__Records for this exercise__:
..............................

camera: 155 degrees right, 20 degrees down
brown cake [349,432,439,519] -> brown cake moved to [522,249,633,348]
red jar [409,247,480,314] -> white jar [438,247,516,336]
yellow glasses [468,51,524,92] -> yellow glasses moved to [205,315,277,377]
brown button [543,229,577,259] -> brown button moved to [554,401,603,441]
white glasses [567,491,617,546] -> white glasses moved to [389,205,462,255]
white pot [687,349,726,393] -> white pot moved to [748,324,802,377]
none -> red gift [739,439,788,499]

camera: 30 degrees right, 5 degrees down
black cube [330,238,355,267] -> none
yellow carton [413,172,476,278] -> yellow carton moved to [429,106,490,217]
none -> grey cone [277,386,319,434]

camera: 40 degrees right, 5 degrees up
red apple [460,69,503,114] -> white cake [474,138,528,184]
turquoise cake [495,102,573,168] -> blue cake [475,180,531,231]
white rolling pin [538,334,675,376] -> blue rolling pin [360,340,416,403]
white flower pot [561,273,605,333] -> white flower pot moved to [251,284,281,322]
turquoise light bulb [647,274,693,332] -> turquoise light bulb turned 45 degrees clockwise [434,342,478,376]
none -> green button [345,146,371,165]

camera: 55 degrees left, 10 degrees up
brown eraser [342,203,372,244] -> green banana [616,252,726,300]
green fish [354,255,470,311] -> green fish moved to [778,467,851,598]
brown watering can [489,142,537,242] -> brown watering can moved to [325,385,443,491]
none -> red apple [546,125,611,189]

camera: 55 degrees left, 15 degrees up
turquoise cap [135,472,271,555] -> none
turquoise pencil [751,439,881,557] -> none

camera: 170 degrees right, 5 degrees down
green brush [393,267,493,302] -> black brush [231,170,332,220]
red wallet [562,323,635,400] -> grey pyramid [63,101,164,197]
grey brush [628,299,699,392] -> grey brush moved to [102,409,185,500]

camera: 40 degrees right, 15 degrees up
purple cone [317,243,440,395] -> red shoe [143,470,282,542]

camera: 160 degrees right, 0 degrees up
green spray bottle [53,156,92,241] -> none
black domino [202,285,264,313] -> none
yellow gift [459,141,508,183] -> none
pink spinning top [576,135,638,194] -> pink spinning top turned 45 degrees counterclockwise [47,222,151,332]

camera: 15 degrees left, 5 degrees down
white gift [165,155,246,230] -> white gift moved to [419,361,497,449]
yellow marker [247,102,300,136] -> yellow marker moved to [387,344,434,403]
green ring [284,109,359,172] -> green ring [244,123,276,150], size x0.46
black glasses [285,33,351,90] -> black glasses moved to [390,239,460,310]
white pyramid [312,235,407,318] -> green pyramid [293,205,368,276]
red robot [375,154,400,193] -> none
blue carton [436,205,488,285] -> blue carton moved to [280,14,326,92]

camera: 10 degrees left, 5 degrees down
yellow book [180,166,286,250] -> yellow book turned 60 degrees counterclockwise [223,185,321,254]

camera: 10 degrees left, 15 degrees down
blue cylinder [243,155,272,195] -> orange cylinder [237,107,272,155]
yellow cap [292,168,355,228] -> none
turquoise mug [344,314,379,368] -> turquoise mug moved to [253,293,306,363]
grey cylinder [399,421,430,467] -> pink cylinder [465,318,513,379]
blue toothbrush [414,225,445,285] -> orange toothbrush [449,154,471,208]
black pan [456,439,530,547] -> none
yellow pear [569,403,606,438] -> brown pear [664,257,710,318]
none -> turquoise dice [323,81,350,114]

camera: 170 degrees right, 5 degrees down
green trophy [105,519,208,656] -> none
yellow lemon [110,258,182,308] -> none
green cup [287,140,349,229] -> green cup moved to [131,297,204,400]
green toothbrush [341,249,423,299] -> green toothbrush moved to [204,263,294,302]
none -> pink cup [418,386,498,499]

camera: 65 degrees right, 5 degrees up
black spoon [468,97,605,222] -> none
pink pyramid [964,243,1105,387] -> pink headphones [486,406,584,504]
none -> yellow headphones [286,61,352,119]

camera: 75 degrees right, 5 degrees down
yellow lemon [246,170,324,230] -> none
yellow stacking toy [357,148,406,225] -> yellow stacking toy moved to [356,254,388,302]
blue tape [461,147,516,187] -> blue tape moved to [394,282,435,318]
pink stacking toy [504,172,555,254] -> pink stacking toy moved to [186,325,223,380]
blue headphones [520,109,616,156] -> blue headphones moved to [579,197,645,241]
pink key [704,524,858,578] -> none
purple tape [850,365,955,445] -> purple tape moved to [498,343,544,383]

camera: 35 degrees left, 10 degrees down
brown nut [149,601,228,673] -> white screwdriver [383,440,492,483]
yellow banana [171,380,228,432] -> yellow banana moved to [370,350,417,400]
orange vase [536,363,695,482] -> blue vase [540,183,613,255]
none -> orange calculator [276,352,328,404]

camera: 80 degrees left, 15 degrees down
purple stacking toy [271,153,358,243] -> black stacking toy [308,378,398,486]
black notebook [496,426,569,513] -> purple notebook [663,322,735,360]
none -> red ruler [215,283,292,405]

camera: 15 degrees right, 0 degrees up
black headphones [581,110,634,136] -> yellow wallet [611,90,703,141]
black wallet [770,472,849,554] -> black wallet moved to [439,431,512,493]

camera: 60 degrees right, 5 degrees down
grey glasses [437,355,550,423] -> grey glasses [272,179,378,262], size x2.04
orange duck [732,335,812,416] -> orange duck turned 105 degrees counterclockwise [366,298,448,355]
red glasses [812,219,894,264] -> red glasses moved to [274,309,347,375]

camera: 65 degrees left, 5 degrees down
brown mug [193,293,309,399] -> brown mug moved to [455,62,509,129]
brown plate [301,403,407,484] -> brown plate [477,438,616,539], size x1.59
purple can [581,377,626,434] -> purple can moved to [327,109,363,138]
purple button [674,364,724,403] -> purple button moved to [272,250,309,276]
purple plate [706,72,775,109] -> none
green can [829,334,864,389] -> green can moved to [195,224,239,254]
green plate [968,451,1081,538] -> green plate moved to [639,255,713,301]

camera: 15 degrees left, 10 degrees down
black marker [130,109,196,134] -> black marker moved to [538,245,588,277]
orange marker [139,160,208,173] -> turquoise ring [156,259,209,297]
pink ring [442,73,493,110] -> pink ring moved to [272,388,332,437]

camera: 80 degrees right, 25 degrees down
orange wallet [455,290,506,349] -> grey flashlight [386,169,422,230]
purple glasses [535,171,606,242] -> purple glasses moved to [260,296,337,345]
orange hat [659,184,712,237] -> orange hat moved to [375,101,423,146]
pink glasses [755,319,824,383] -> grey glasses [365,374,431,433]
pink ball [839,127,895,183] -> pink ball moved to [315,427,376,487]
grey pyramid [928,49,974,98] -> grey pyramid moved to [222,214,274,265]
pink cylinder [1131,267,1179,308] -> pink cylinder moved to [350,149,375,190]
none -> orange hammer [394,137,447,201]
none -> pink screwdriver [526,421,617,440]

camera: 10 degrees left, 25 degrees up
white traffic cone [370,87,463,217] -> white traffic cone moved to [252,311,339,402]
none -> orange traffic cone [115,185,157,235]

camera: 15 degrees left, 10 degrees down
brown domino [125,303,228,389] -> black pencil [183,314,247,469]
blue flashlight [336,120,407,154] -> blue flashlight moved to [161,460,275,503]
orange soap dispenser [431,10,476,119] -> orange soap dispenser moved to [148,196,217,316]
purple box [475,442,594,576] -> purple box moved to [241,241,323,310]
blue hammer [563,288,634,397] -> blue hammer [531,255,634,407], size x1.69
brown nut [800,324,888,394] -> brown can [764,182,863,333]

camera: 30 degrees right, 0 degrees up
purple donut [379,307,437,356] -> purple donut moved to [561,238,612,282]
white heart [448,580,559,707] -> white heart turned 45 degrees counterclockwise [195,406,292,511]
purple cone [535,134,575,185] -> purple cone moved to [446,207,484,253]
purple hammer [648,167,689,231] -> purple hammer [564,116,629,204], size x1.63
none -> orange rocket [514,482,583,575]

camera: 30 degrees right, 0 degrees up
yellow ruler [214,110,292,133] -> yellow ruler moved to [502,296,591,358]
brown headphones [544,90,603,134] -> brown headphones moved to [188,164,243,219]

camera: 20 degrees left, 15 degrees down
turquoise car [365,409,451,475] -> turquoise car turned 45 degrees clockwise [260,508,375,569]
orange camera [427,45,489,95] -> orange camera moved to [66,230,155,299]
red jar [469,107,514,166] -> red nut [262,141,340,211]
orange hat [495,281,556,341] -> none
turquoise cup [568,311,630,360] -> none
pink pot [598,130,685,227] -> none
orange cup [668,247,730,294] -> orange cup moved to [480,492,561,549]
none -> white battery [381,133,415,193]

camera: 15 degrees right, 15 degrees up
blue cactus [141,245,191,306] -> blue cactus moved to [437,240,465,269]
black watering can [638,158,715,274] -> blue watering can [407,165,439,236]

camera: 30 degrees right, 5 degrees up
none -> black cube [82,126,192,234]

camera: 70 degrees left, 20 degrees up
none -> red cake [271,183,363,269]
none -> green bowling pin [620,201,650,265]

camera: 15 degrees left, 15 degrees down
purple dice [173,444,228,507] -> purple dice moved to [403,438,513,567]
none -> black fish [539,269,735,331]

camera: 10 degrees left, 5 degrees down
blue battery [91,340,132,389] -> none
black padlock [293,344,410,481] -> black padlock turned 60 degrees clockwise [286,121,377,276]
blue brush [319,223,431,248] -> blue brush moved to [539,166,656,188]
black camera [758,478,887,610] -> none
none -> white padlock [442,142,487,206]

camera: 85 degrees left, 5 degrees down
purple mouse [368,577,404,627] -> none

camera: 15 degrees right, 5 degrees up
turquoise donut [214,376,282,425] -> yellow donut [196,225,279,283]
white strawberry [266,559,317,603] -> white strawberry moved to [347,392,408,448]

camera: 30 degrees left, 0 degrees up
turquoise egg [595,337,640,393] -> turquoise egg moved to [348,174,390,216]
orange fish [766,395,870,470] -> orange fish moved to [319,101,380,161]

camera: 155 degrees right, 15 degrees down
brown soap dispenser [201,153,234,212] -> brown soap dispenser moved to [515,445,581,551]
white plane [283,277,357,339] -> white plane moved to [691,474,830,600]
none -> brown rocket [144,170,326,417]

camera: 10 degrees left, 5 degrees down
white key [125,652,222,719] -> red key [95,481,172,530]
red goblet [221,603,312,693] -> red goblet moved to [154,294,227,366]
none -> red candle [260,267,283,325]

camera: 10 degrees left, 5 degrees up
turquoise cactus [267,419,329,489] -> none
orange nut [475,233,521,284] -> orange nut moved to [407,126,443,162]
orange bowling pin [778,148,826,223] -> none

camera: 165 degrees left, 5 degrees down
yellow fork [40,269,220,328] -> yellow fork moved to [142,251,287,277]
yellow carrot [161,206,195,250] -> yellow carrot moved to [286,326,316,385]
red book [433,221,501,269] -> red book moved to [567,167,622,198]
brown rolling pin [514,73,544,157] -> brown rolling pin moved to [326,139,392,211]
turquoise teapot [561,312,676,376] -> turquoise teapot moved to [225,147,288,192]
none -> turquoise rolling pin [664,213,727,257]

..............................

__Problem to work on__:
Your answer should be every line from the material above in which the word "battery" appears.

__Response area__:
none -> white battery [381,133,415,193]
blue battery [91,340,132,389] -> none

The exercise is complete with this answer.